▶ _Problem to solve_: Which lines in the items below contain the string "kern"? Pick out each of them and copy it in full.
-- start Information shown --
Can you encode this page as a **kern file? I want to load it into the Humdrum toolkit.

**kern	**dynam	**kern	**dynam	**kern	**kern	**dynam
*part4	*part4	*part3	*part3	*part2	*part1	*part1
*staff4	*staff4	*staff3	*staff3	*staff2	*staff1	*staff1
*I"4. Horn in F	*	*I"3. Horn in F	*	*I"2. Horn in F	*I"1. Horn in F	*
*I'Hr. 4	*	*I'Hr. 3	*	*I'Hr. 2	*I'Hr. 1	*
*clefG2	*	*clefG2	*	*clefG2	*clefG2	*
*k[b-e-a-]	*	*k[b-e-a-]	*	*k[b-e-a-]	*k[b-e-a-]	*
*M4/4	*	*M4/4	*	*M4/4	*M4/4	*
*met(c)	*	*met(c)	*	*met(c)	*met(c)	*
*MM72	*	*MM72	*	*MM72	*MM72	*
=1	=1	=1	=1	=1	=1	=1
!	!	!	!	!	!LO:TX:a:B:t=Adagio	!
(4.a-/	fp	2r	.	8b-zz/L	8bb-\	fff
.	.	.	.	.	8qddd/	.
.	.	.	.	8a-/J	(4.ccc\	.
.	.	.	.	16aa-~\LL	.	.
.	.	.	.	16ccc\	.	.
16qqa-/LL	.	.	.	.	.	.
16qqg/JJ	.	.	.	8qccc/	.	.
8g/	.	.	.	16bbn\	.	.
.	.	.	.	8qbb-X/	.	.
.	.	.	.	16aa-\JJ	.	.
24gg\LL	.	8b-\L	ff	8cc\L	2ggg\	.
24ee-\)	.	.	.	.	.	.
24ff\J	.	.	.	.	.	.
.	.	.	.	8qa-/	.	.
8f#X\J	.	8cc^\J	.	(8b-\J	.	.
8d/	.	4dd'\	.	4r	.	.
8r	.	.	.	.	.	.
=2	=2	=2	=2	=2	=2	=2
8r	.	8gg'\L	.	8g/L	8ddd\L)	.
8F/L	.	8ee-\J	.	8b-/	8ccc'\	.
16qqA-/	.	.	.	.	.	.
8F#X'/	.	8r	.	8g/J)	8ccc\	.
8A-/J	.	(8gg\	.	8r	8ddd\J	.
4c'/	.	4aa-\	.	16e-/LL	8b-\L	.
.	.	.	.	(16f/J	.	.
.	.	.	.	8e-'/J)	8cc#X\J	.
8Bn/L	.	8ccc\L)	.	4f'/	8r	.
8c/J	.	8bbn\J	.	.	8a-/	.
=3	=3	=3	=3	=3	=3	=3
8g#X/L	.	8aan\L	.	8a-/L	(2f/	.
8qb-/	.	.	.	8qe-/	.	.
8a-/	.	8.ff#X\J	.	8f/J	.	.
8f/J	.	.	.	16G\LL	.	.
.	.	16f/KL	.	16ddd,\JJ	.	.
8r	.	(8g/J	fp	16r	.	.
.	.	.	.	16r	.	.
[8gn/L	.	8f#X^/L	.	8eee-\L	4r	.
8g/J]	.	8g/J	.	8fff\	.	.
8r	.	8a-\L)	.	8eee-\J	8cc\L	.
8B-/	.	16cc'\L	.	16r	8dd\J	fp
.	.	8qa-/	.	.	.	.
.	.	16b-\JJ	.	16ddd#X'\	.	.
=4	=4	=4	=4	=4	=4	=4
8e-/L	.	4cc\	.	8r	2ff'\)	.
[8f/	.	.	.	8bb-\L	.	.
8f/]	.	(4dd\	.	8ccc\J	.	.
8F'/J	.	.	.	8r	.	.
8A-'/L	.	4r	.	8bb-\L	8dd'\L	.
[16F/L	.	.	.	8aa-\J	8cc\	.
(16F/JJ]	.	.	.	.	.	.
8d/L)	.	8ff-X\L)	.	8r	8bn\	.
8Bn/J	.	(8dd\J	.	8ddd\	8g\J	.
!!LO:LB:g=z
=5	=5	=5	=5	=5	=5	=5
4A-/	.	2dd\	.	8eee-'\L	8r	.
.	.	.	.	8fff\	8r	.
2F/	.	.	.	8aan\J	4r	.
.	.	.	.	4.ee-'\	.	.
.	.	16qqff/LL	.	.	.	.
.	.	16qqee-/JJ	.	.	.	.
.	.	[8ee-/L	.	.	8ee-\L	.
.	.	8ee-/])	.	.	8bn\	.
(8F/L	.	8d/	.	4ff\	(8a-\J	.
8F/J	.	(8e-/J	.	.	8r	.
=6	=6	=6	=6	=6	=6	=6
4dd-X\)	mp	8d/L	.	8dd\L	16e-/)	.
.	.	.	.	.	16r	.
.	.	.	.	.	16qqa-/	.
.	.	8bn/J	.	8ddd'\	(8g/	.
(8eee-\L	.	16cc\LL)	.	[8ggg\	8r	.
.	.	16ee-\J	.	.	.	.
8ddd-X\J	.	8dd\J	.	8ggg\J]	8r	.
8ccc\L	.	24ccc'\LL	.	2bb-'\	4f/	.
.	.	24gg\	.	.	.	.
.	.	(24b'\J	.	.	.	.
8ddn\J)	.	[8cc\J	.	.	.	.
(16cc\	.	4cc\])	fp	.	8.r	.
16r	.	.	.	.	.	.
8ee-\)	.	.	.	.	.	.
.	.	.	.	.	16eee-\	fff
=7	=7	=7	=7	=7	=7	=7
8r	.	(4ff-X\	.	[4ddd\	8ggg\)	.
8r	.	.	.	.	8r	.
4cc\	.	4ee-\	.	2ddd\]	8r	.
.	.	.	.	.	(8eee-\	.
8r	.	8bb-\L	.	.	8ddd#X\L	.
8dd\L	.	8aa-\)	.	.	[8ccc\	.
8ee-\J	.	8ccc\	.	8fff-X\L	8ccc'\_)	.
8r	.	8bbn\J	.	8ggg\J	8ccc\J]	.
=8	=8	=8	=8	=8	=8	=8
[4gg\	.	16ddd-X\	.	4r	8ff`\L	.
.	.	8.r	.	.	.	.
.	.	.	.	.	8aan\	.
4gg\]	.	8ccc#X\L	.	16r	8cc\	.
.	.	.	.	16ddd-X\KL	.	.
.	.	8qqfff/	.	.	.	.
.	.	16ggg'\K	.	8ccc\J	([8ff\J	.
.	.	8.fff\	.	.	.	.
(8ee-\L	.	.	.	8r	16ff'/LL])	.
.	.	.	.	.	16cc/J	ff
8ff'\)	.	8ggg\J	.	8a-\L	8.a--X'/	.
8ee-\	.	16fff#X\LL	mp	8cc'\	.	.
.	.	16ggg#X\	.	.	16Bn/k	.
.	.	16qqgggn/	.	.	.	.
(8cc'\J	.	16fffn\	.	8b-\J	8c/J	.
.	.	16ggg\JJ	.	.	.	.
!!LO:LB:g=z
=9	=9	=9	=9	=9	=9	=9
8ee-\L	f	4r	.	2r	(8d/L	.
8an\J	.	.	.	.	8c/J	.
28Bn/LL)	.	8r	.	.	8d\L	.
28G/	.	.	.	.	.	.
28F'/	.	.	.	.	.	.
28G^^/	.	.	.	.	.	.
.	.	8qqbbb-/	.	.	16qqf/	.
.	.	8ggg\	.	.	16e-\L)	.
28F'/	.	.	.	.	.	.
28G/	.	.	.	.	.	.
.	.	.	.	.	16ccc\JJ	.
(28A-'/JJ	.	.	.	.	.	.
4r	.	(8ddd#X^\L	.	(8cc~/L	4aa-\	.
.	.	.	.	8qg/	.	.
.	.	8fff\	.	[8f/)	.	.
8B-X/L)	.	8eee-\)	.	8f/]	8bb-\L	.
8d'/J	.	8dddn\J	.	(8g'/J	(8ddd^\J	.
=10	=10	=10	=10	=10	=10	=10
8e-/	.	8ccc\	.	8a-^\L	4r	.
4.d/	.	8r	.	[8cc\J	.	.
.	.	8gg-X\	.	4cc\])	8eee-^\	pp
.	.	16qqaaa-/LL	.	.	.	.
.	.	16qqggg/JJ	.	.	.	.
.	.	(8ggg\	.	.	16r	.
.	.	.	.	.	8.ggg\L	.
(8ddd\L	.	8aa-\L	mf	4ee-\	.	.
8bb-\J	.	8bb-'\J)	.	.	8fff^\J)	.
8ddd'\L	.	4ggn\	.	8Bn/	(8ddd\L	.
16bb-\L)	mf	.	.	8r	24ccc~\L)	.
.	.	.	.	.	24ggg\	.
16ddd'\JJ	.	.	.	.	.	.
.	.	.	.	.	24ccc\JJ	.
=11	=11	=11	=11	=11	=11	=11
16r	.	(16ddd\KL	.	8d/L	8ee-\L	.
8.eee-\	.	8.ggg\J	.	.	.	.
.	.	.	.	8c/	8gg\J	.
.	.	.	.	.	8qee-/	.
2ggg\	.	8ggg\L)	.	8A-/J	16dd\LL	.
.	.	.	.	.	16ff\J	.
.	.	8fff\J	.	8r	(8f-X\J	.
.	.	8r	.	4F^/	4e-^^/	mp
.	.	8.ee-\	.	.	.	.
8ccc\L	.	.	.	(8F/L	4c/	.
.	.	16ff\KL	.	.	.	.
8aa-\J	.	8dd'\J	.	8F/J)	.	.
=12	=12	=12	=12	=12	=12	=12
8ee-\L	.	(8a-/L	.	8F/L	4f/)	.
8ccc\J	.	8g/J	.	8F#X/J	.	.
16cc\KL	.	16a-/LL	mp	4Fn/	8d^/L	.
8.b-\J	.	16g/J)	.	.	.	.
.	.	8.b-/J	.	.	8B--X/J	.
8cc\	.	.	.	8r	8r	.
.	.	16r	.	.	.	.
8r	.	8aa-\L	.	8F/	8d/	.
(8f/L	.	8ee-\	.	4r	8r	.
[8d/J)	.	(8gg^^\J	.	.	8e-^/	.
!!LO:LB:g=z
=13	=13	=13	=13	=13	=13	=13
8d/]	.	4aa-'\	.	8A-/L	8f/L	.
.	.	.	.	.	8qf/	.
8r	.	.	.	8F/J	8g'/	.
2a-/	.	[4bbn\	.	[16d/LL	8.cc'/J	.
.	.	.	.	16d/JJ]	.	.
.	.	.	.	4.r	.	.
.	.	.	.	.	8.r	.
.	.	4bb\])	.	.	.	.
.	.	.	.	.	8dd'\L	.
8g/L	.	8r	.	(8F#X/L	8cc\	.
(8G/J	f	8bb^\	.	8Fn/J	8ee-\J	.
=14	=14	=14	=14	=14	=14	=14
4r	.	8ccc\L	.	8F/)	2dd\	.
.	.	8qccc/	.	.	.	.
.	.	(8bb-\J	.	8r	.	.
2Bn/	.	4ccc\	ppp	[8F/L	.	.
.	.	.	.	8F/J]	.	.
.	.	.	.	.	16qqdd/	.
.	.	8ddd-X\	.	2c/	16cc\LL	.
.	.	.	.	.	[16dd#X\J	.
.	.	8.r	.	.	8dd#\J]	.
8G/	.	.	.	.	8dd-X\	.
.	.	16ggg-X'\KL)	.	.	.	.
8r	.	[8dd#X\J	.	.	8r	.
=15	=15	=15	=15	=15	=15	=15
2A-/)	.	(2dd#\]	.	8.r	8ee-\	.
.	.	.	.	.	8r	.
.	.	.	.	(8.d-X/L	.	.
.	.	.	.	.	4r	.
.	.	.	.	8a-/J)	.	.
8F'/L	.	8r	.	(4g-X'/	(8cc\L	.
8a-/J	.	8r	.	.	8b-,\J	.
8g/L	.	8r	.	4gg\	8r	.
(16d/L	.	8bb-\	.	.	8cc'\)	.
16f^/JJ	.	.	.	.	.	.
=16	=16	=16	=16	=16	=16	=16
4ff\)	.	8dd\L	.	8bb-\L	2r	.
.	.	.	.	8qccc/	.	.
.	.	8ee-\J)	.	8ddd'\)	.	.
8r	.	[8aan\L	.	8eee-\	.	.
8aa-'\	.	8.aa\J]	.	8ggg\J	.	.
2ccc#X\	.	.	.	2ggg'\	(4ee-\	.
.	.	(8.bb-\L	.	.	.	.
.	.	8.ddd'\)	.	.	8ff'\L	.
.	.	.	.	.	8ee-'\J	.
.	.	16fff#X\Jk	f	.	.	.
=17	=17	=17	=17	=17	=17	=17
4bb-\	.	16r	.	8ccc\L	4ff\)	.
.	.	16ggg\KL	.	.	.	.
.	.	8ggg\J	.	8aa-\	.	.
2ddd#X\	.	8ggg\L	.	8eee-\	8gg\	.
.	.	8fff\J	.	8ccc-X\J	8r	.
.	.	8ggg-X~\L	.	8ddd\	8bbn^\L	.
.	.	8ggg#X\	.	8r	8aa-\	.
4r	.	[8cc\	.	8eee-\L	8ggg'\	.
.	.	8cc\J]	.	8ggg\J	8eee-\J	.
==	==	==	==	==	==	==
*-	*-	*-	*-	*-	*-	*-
-- end Information shown --
▶ _Solved problem_:
Can you encode this page as a **kern file? I want to load it into the Humdrum toolkit.
**kern	**dynam	**kern	**dynam	**kern	**kern	**dynam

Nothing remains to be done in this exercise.